== WORK TO COMPLETE ==
Across the entries that follow, count each line holding "white" and state the total alone.

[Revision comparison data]
※

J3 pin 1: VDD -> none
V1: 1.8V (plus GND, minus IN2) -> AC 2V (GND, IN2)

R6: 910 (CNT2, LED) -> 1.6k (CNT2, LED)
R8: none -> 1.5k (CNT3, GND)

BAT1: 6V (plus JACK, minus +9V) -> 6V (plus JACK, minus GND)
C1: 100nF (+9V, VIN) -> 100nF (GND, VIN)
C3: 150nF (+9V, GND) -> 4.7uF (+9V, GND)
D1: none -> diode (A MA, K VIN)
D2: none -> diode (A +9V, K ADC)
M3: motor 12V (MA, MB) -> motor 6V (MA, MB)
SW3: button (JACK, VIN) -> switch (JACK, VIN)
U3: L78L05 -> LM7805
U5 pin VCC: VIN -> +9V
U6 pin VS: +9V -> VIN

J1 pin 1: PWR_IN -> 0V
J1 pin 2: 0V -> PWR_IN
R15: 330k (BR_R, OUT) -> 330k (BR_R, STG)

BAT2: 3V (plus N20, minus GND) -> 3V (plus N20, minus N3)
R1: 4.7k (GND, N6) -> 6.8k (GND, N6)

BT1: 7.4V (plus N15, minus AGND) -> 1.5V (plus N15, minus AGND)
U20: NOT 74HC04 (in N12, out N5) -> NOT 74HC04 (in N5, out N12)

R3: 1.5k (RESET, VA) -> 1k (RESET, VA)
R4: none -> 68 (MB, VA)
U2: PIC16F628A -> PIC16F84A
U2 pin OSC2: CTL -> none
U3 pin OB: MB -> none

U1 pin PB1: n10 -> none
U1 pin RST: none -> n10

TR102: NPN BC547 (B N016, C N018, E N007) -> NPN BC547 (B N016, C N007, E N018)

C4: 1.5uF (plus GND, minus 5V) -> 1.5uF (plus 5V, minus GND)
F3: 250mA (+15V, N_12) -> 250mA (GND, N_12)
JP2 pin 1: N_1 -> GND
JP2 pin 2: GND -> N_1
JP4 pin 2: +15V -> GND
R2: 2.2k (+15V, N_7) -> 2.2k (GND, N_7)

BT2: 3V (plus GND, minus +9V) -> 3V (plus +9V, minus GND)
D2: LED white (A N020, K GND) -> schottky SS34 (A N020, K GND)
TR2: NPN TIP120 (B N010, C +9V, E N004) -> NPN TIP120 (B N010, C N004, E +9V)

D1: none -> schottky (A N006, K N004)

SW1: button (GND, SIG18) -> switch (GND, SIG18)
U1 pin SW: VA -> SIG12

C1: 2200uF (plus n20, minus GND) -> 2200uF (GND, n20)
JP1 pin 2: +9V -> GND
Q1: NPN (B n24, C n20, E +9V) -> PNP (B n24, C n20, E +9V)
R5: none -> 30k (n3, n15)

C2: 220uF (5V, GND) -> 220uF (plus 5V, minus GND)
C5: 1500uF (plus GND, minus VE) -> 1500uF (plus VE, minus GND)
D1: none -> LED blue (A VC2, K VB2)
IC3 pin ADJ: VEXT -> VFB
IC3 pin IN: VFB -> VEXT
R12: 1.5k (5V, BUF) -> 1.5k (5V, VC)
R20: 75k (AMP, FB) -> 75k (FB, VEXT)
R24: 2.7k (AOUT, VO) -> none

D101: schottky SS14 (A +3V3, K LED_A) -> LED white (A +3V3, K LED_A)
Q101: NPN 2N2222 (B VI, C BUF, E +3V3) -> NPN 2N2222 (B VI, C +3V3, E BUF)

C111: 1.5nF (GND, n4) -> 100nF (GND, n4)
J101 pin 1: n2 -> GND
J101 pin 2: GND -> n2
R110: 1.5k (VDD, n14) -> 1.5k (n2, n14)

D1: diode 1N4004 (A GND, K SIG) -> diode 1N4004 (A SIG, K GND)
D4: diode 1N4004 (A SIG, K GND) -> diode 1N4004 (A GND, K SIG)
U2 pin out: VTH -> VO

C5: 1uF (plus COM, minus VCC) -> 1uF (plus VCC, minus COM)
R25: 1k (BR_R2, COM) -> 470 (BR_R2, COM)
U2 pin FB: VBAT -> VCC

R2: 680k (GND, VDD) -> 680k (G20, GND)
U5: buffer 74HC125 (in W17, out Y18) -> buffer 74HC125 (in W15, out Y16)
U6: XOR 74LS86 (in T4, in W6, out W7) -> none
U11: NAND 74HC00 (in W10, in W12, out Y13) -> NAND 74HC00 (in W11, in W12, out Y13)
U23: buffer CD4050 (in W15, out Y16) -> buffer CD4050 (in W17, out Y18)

※

== RESPONSE ==
2